DATA TO EXAMINE:
/---

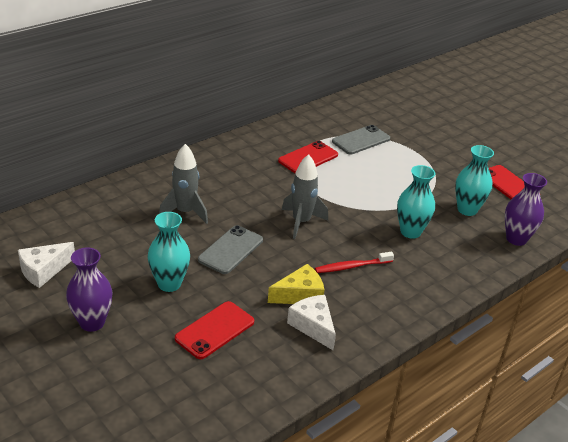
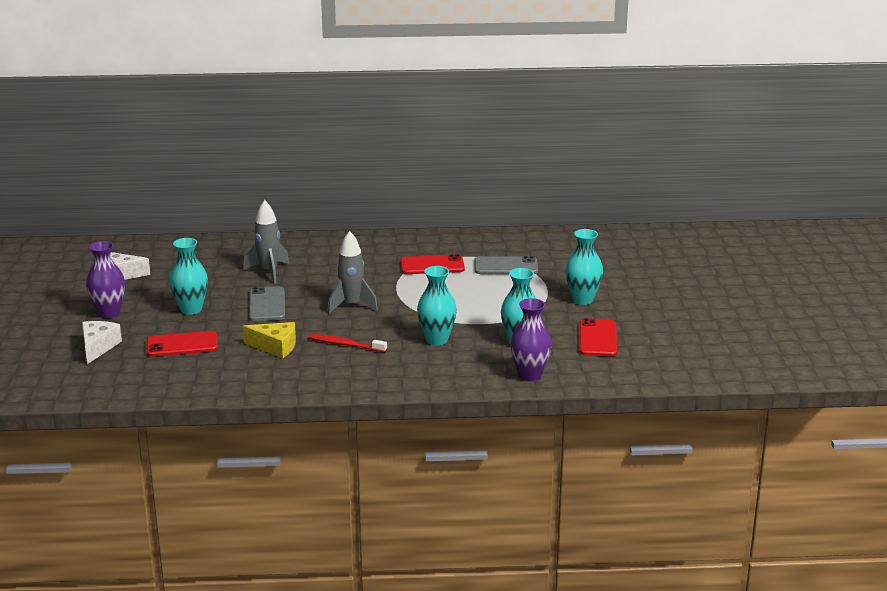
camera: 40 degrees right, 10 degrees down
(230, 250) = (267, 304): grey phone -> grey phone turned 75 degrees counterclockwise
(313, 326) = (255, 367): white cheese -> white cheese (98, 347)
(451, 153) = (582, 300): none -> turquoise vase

\---
/---

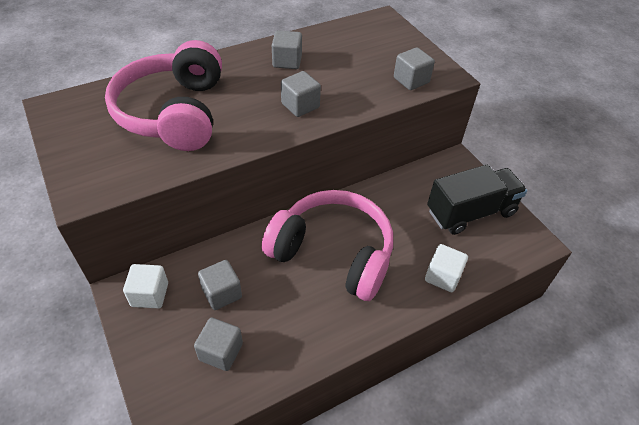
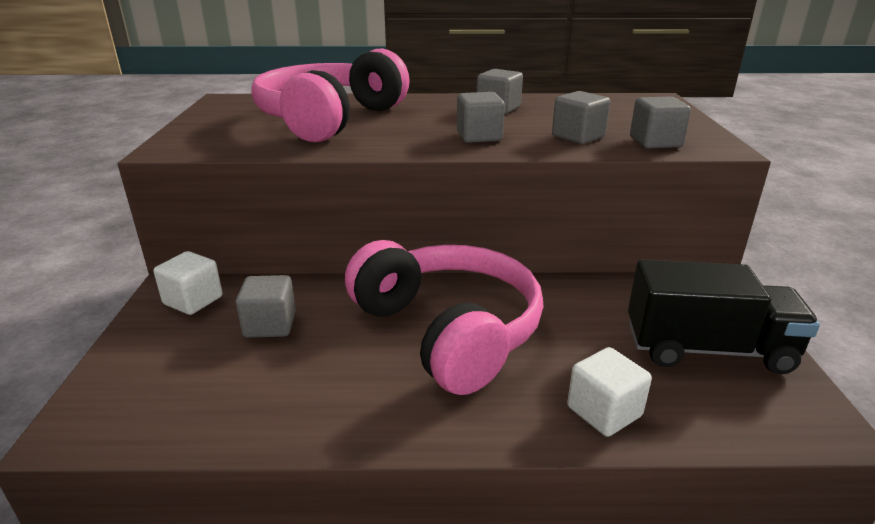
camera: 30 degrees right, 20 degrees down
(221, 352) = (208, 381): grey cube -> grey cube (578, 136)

\---
/---

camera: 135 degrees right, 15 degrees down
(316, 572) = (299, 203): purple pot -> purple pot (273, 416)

\---

YOUR GOAL: When a line among the entries contains "right", pull that line out.

ANSWER TO THIS PROBLEM:
camera: 40 degrees right, 10 degrees down
camera: 30 degrees right, 20 degrees down
camera: 135 degrees right, 15 degrees down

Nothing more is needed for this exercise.